Task brief ▸ All records, exactly as written, minus the pictures: copy them out.

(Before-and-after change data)
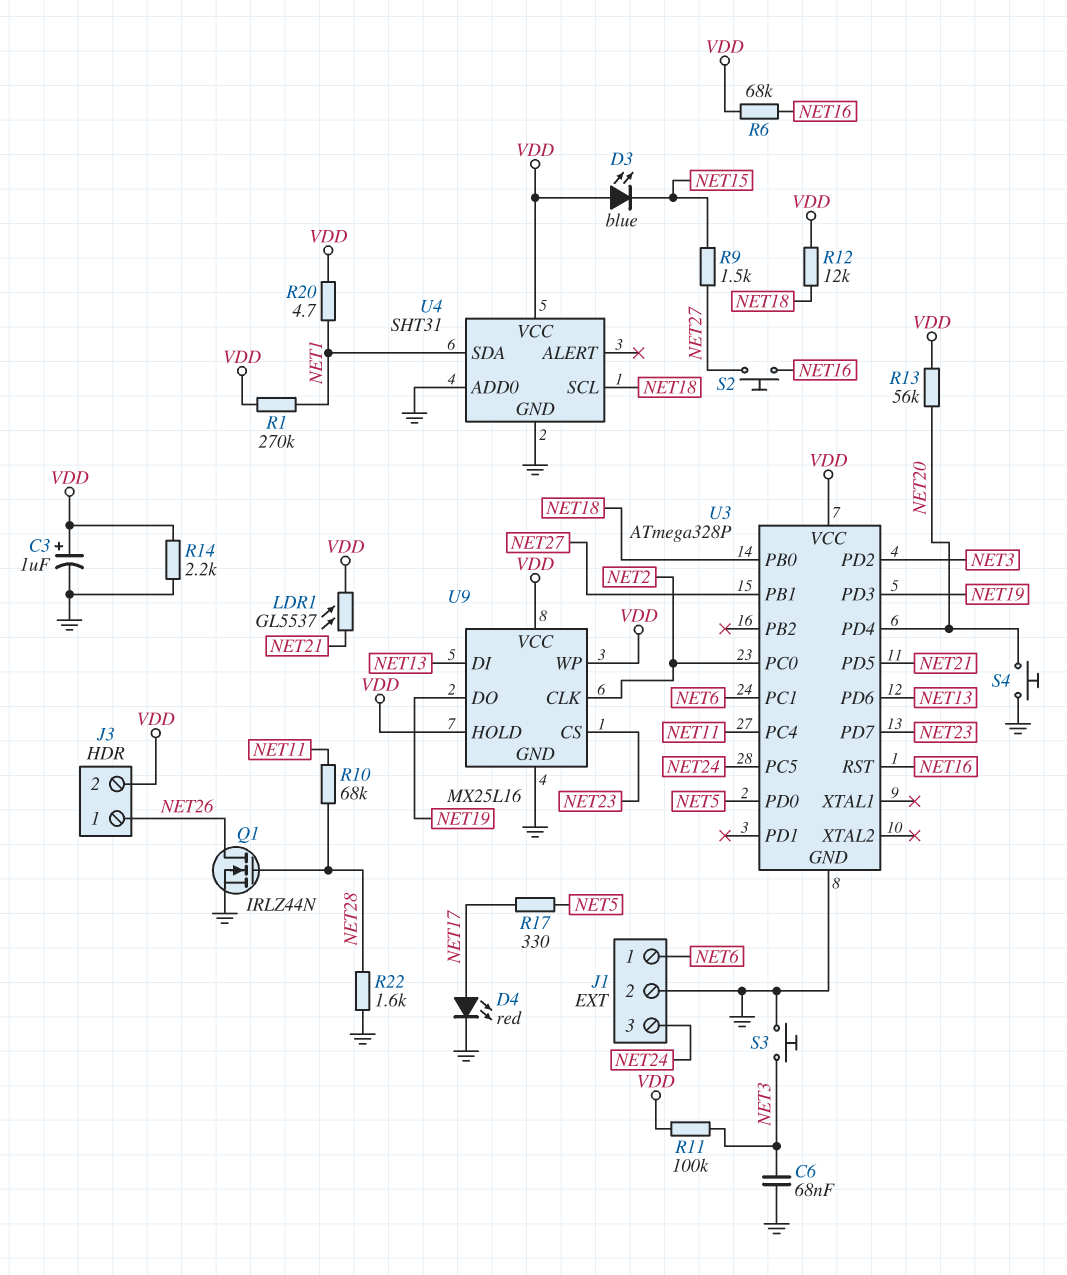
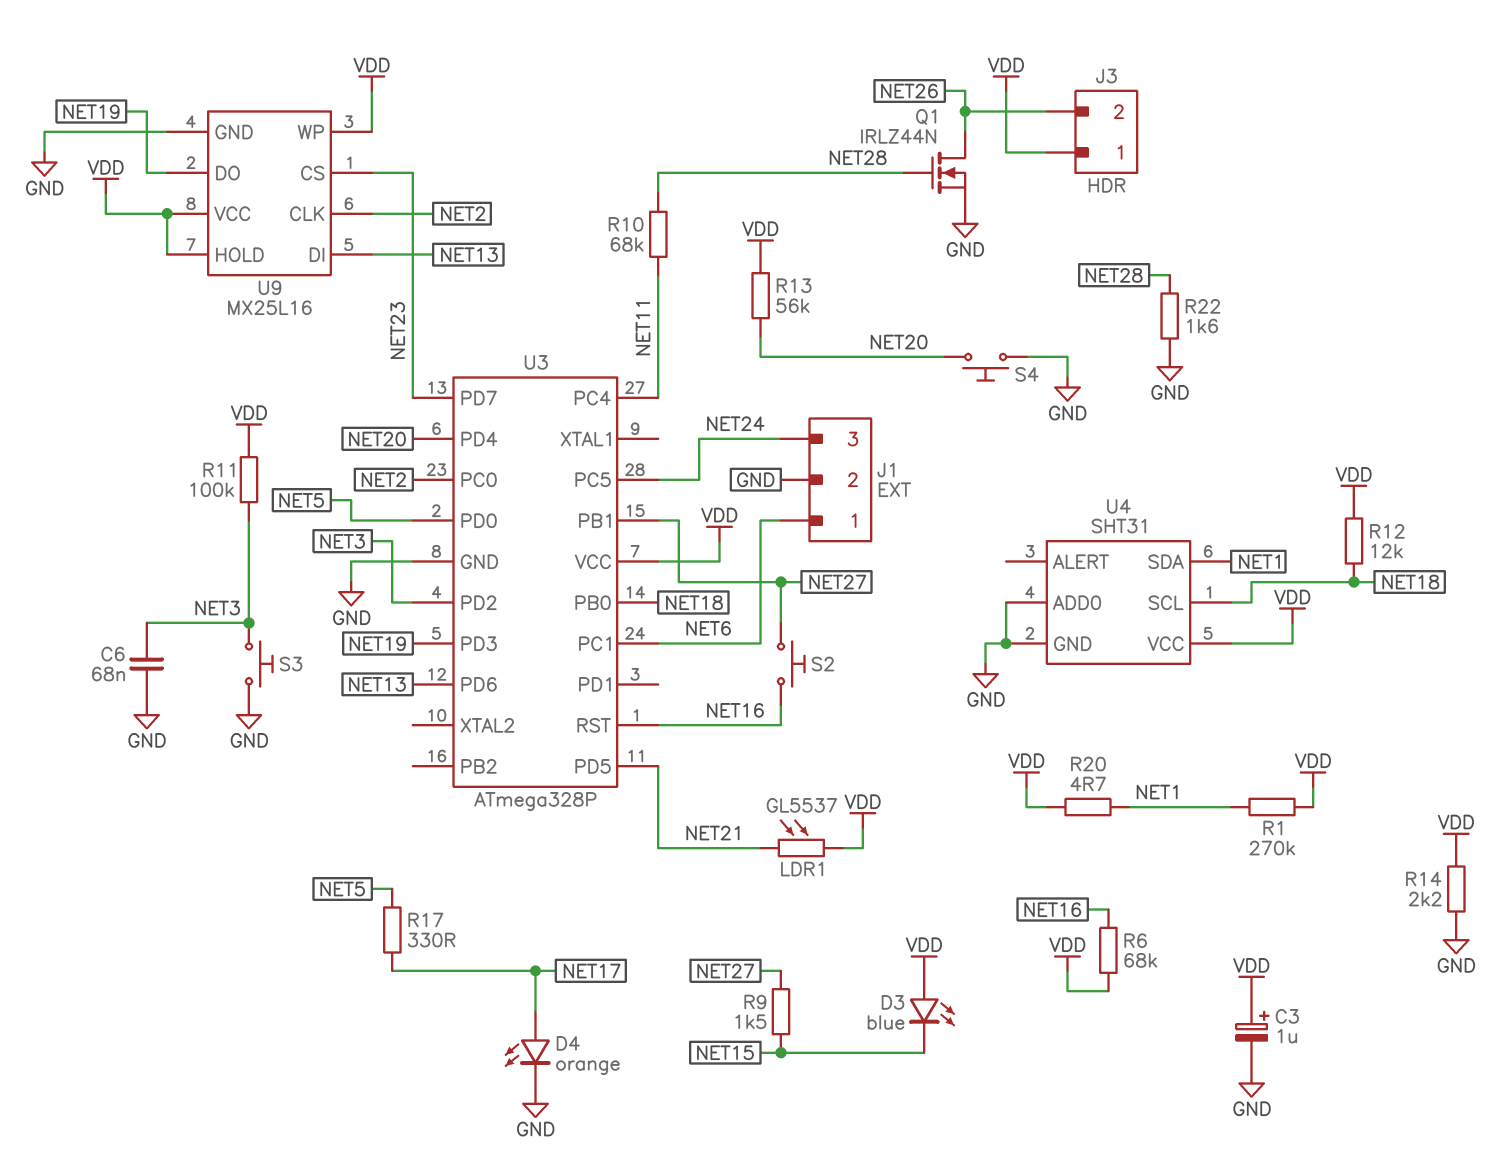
D4: LED red (A NET17, K GND) -> LED orange (A NET17, K GND)
J3 pin 1: NET26 -> VDD
J3 pin 2: VDD -> NET26

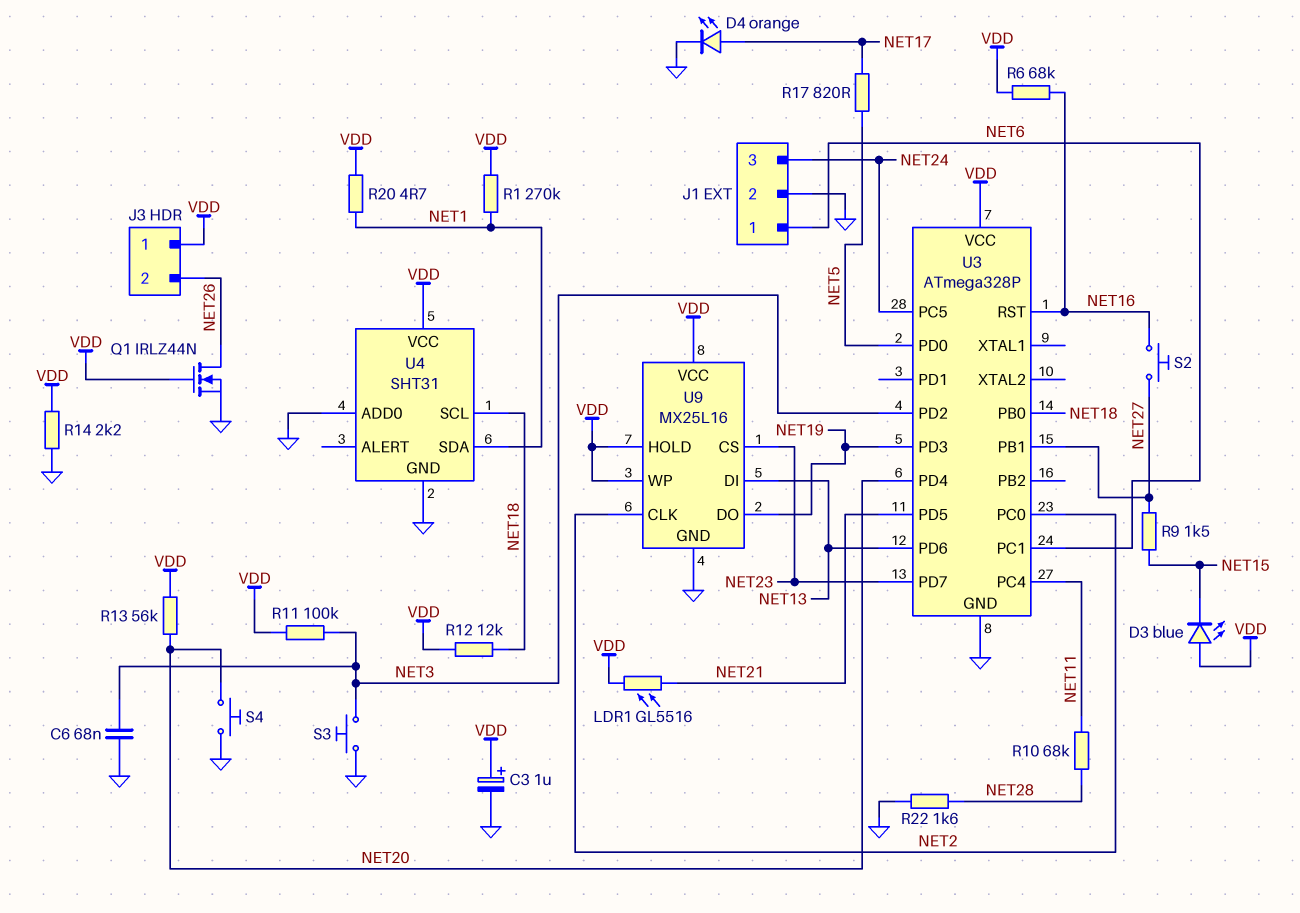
LDR1: GL5537 (NET21, VDD) -> GL5516 (NET21, VDD)
Q1: NMOS IRLZ44N (G NET28, D NET26, S GND) -> NMOS IRLZ44N (G VDD, D NET26, S GND)
R17: 330 (NET5, NET17) -> 820 (NET5, NET17)

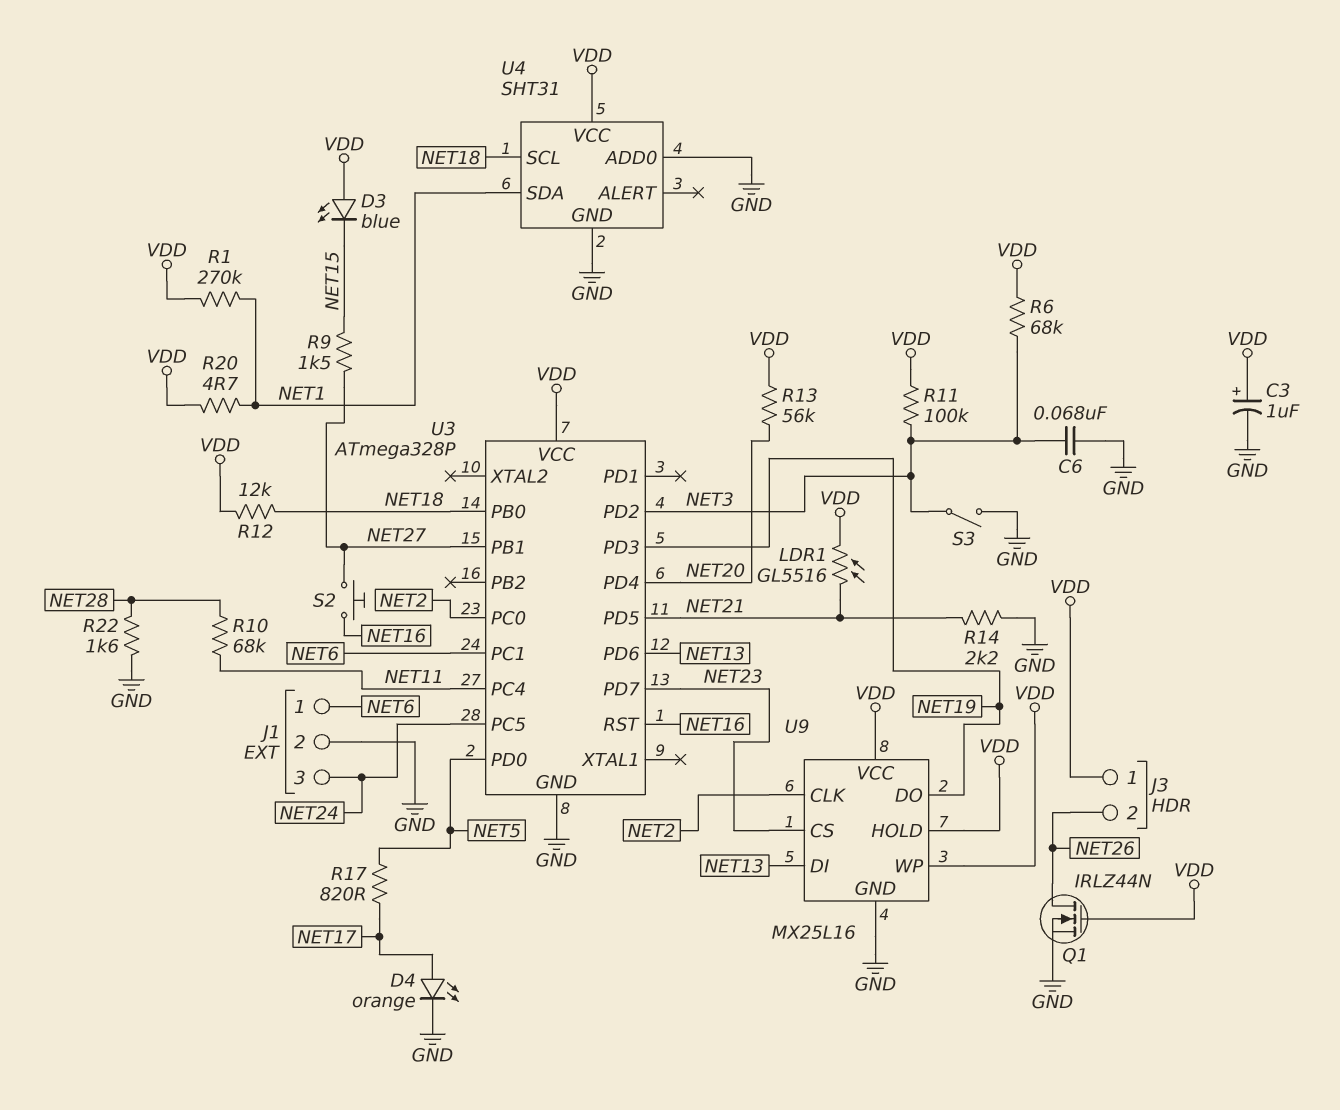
R6: 68k (NET16, VDD) -> 68k (NET3, VDD)
R14: 2.2k (GND, VDD) -> 2.2k (GND, NET21)
S3: button (GND, NET3) -> switch (GND, NET3)
S4: button (GND, NET20) -> none

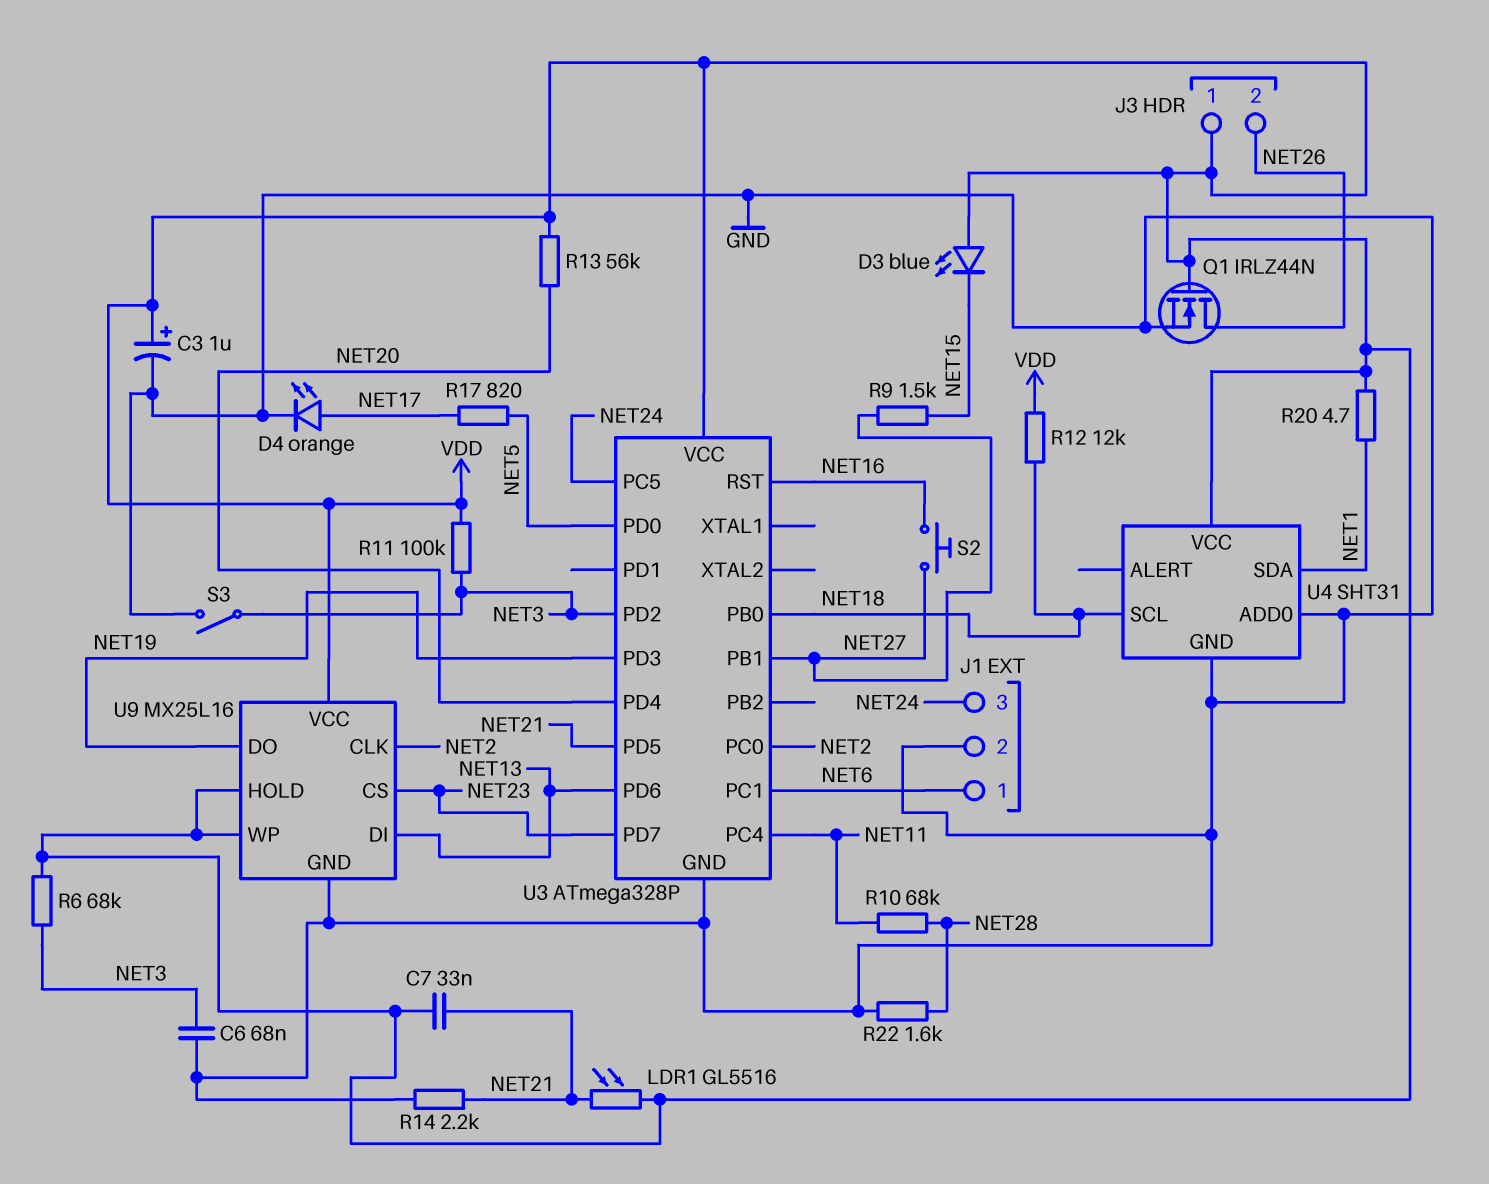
C7: none -> 33nF (NET21, VDD)
R1: 270k (NET1, VDD) -> none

Output ▸
D4: LED red (A NET17, K GND) -> LED orange (A NET17, K GND)
J3 pin 1: NET26 -> VDD
J3 pin 2: VDD -> NET26

LDR1: GL5537 (NET21, VDD) -> GL5516 (NET21, VDD)
Q1: NMOS IRLZ44N (G NET28, D NET26, S GND) -> NMOS IRLZ44N (G VDD, D NET26, S GND)
R17: 330 (NET5, NET17) -> 820 (NET5, NET17)

R6: 68k (NET16, VDD) -> 68k (NET3, VDD)
R14: 2.2k (GND, VDD) -> 2.2k (GND, NET21)
S3: button (GND, NET3) -> switch (GND, NET3)
S4: button (GND, NET20) -> none

C7: none -> 33nF (NET21, VDD)
R1: 270k (NET1, VDD) -> none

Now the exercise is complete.